• _Your objective_: In the data that follows, find the line with "Someone repainted the"; transcribe it, every later line up to the one with "Someone carried the apple", and that line as well, exactly and with no others.

• _Extracted records_:
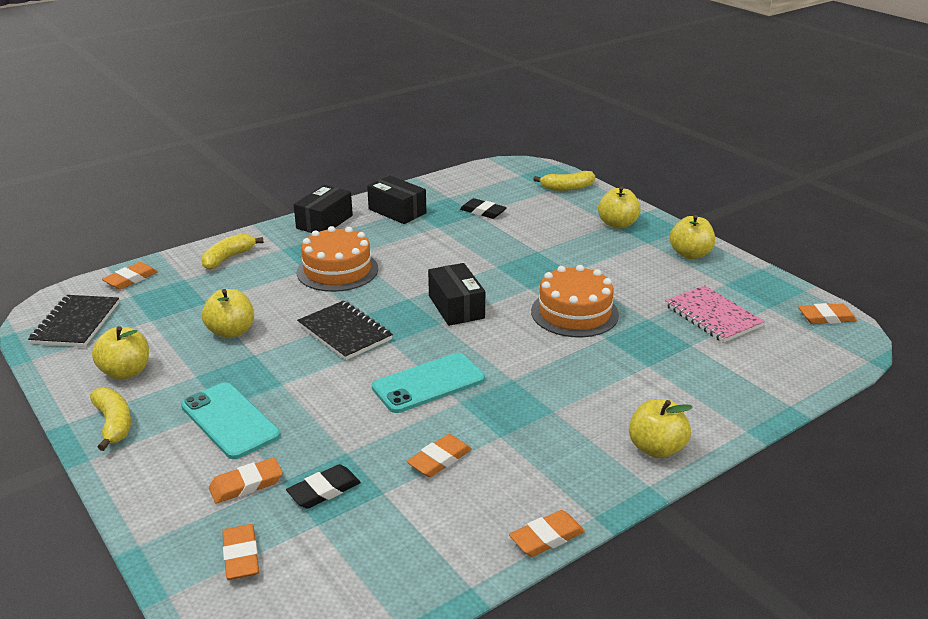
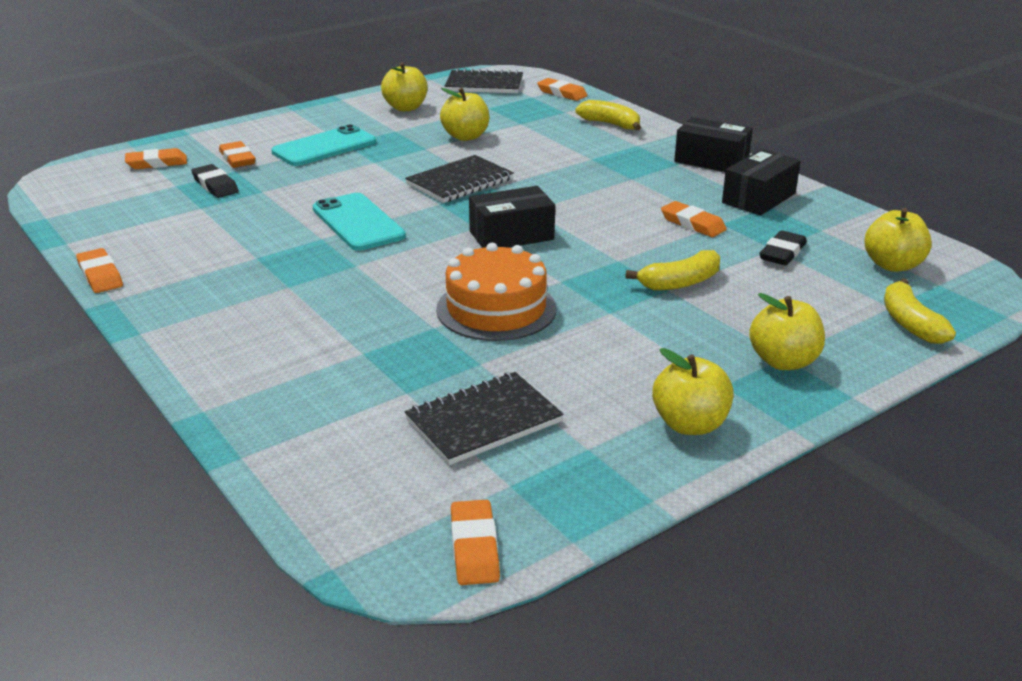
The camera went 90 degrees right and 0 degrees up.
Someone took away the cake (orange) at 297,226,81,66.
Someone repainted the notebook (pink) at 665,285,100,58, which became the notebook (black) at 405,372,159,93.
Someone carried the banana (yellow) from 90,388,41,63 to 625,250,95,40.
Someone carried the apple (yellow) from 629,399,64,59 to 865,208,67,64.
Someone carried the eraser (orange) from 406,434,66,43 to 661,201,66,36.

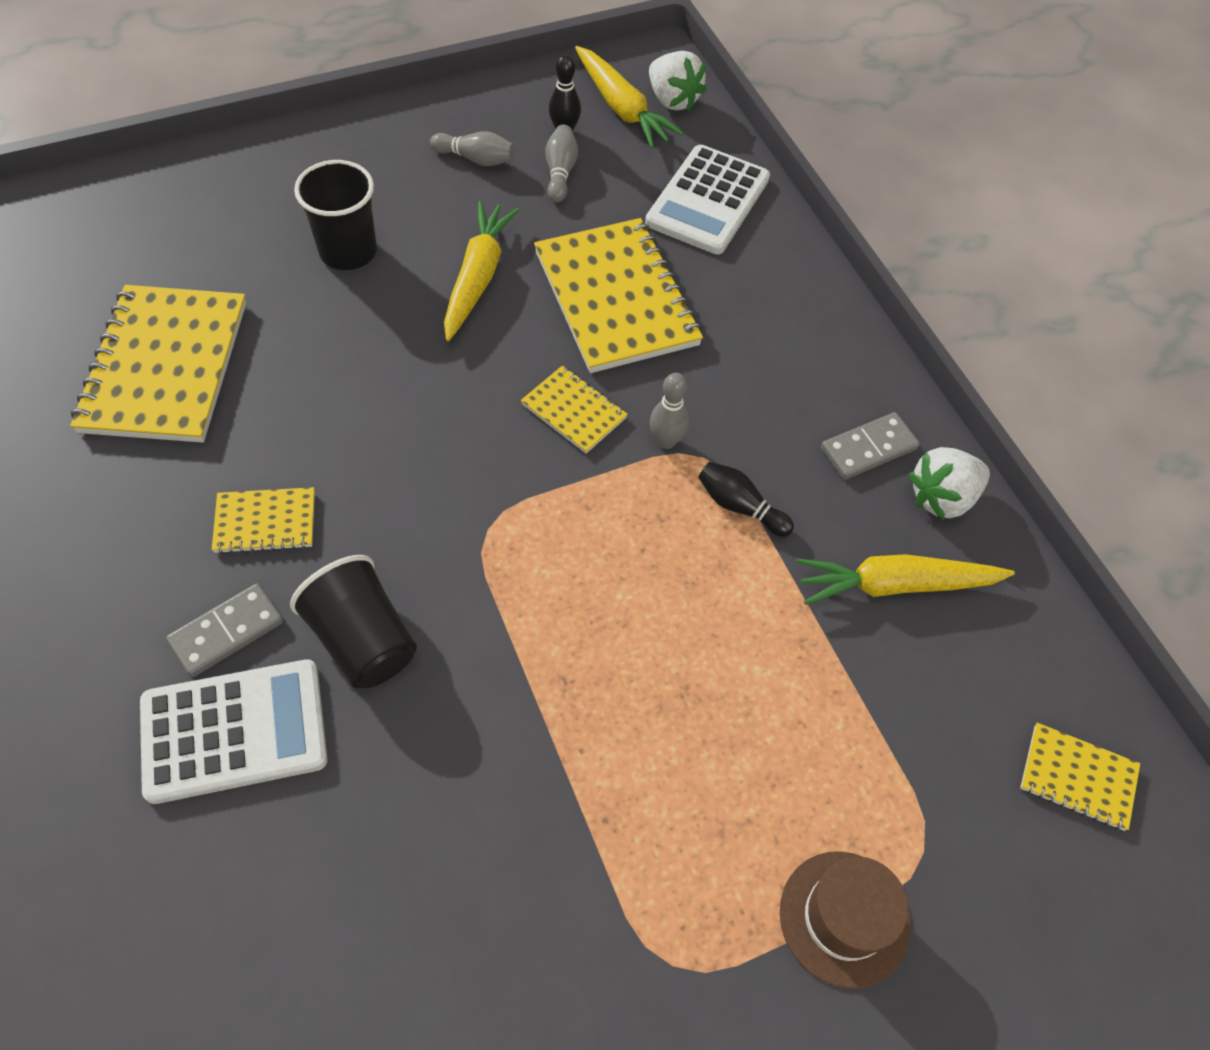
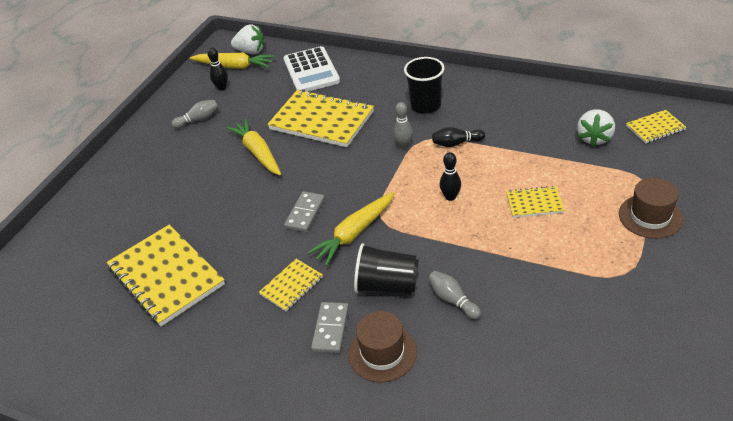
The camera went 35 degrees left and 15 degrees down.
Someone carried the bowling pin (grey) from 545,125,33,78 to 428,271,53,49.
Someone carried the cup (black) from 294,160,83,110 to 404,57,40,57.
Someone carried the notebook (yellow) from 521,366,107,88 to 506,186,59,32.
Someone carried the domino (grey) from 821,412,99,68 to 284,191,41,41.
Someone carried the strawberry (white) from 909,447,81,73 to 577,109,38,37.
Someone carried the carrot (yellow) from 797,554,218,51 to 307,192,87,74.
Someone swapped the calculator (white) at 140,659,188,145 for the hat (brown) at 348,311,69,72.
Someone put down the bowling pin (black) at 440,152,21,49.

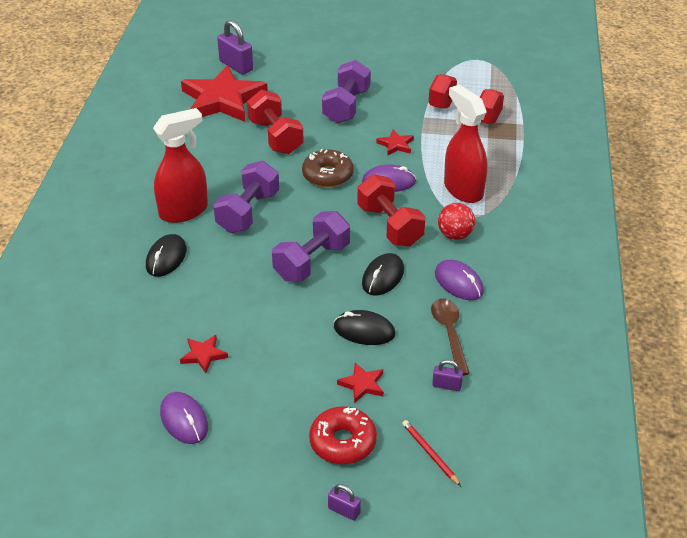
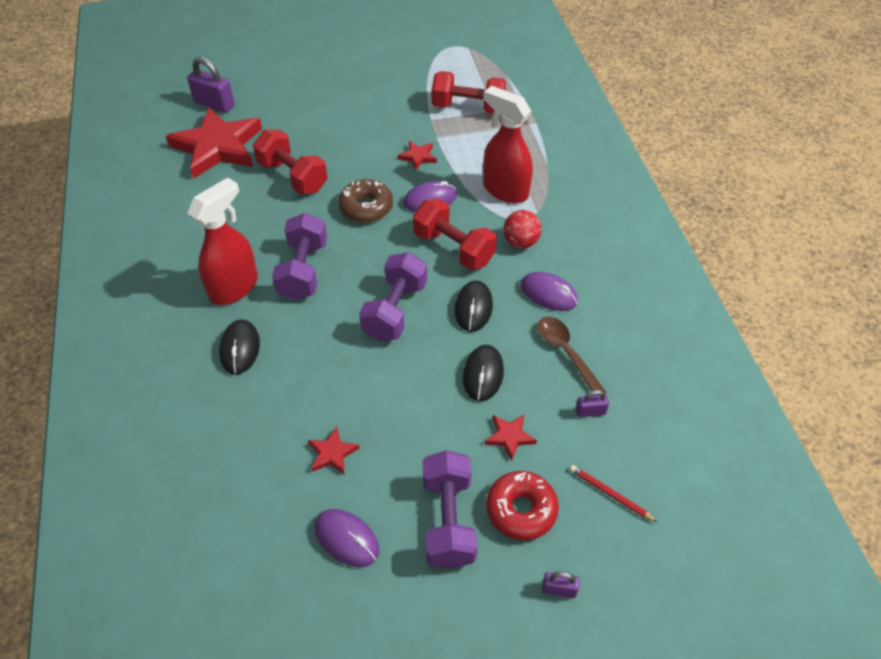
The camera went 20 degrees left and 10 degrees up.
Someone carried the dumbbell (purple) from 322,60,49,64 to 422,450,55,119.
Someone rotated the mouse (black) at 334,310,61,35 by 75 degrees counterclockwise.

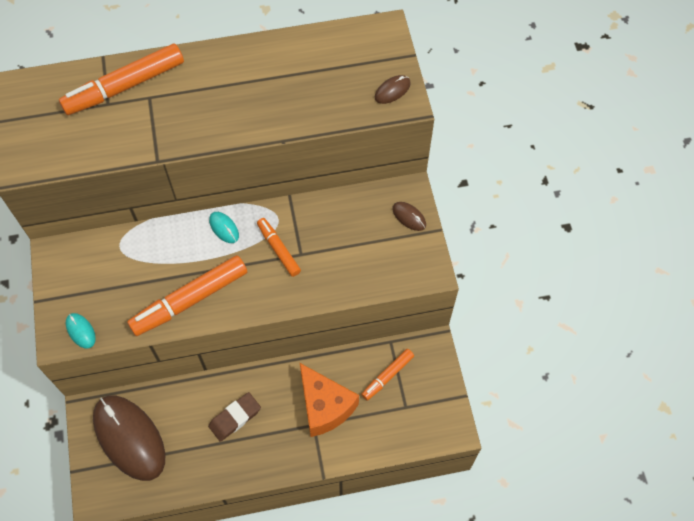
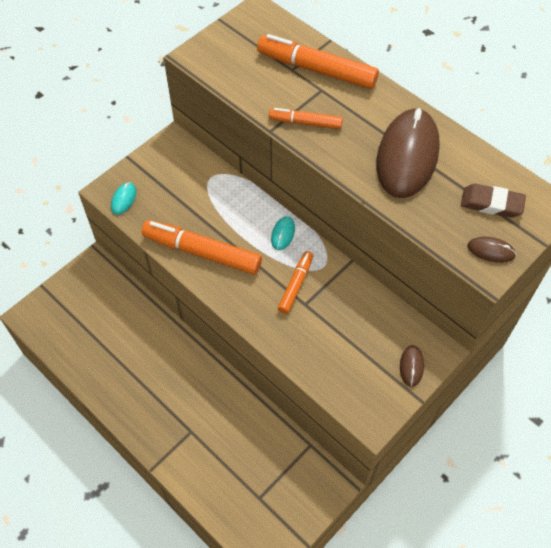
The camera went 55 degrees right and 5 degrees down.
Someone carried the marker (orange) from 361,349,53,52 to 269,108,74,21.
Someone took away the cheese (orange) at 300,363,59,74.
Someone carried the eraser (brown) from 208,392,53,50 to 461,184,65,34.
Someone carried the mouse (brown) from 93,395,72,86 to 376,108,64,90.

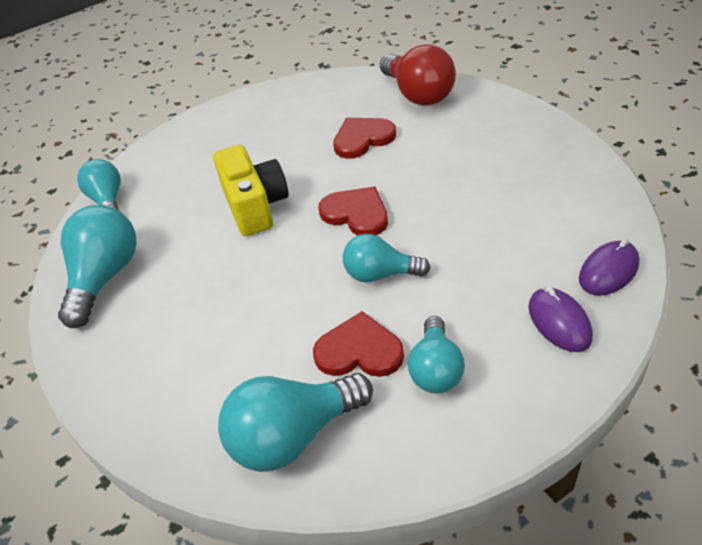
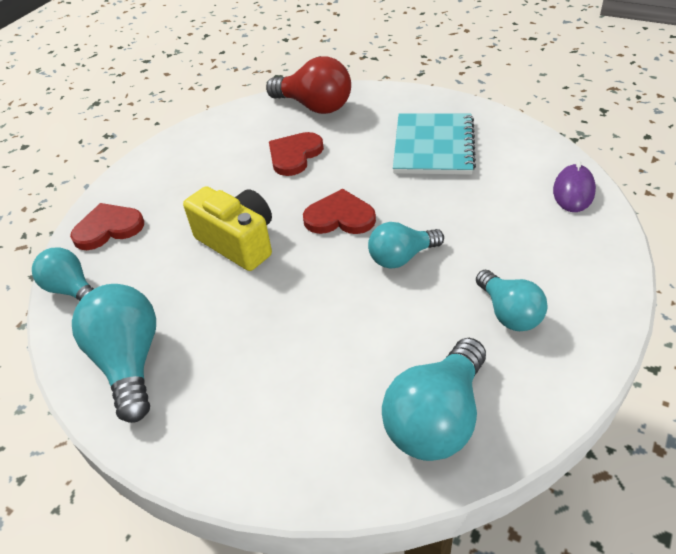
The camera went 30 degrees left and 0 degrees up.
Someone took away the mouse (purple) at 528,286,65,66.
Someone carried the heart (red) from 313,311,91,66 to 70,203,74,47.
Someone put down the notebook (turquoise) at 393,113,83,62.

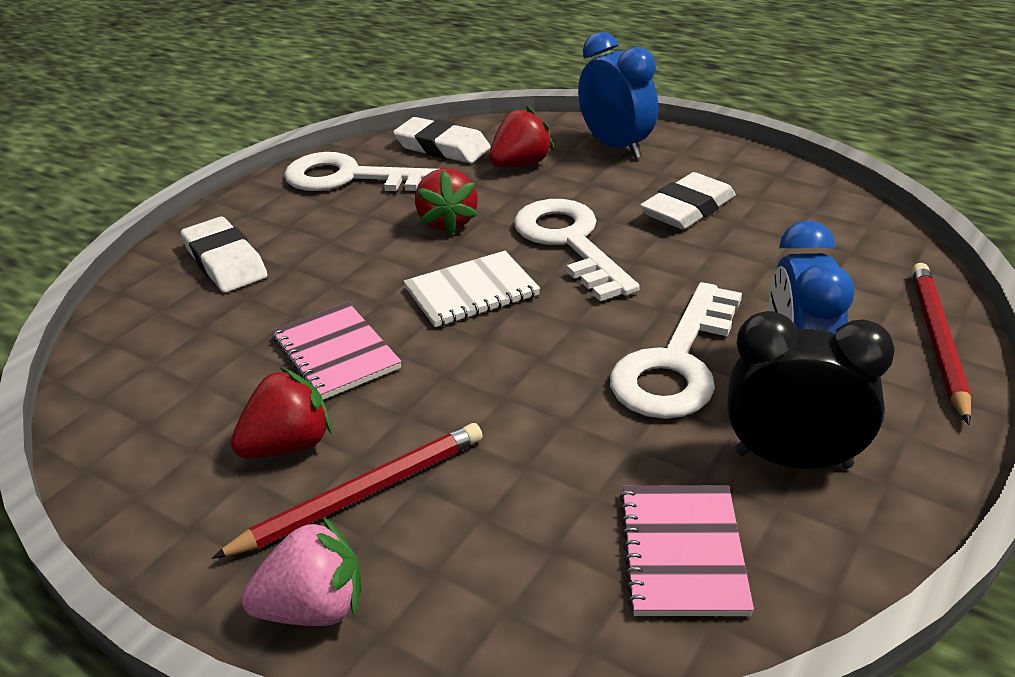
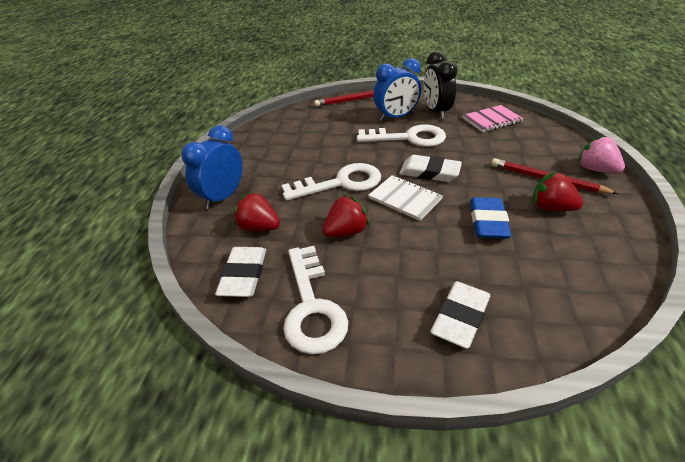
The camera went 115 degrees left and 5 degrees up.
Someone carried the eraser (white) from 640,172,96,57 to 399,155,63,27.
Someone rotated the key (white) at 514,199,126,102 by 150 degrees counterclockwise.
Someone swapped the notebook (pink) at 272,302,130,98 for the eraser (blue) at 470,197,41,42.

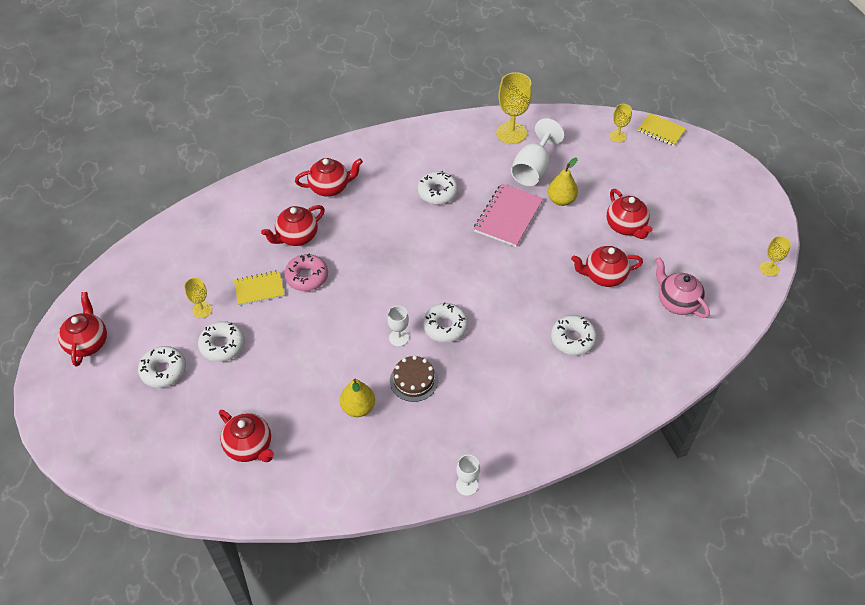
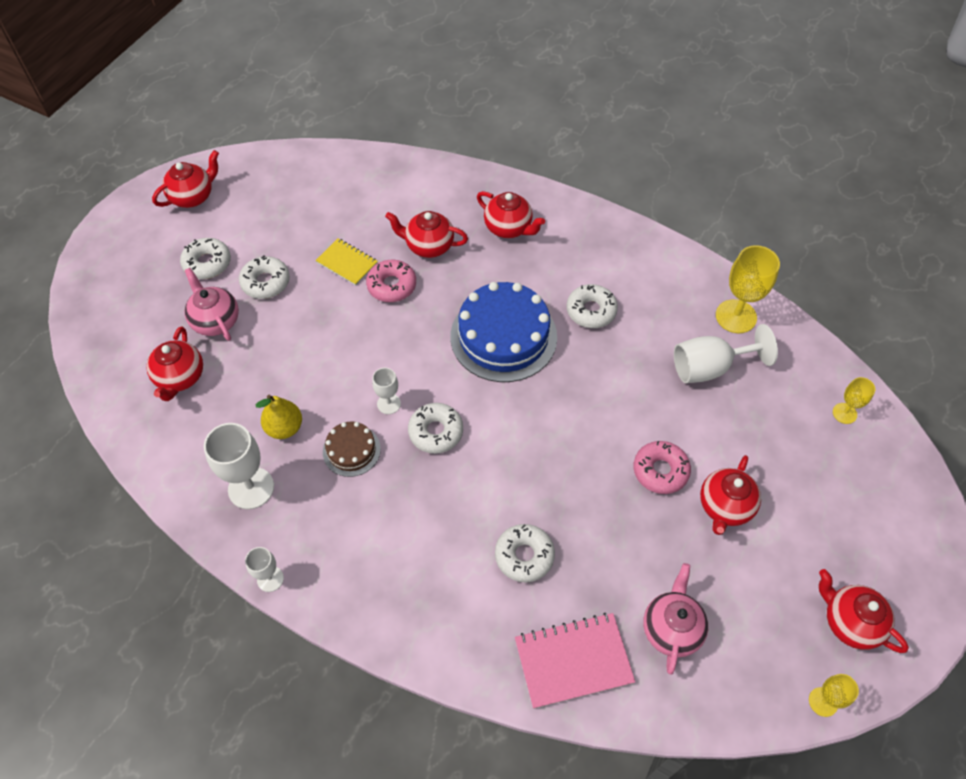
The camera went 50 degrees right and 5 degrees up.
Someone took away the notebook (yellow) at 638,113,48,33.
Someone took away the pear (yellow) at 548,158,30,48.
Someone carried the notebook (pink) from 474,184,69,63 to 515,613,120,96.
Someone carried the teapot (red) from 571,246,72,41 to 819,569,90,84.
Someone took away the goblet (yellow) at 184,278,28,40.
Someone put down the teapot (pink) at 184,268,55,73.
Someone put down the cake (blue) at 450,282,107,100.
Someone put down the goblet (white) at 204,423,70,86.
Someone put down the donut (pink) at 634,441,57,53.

• _Expected output_:
Someone repainted the notebook (pink) at 665,285,100,58, which became the notebook (black) at 405,372,159,93.
Someone carried the banana (yellow) from 90,388,41,63 to 625,250,95,40.
Someone carried the apple (yellow) from 629,399,64,59 to 865,208,67,64.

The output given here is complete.